DATA TO USE START

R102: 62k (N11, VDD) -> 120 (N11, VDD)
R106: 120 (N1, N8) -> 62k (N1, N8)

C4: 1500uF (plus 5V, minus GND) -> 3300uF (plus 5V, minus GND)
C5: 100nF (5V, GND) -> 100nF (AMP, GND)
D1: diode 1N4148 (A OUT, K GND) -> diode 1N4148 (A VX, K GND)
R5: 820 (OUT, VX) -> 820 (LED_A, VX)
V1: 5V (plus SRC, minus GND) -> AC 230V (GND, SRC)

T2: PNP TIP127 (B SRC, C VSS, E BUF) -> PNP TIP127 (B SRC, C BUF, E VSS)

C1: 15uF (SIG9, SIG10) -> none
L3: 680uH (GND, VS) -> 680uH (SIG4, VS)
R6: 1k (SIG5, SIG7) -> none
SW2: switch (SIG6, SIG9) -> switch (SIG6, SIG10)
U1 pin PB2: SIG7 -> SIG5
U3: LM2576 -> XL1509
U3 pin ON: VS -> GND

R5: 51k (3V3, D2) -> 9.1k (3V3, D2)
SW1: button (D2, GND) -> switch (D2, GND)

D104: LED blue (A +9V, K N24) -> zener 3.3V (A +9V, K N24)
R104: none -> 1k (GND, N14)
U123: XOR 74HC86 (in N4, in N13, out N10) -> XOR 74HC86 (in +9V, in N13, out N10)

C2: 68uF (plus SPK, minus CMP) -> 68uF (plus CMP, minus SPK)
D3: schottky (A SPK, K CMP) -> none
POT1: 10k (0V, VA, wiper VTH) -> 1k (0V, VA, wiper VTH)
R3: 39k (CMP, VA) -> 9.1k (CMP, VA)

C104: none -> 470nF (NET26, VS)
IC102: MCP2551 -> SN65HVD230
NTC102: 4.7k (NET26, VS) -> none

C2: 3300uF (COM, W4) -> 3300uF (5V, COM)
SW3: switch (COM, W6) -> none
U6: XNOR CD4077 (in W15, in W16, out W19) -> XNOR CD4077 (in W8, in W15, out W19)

DATA TO USE END

- [WHAT IS REQUIRED]: Wherever a line of the records above contains the string "minus", copy that line out.

- [EXERCISE ANSWER]:
C4: 1500uF (plus 5V, minus GND) -> 3300uF (plus 5V, minus GND)
V1: 5V (plus SRC, minus GND) -> AC 230V (GND, SRC)
C2: 68uF (plus SPK, minus CMP) -> 68uF (plus CMP, minus SPK)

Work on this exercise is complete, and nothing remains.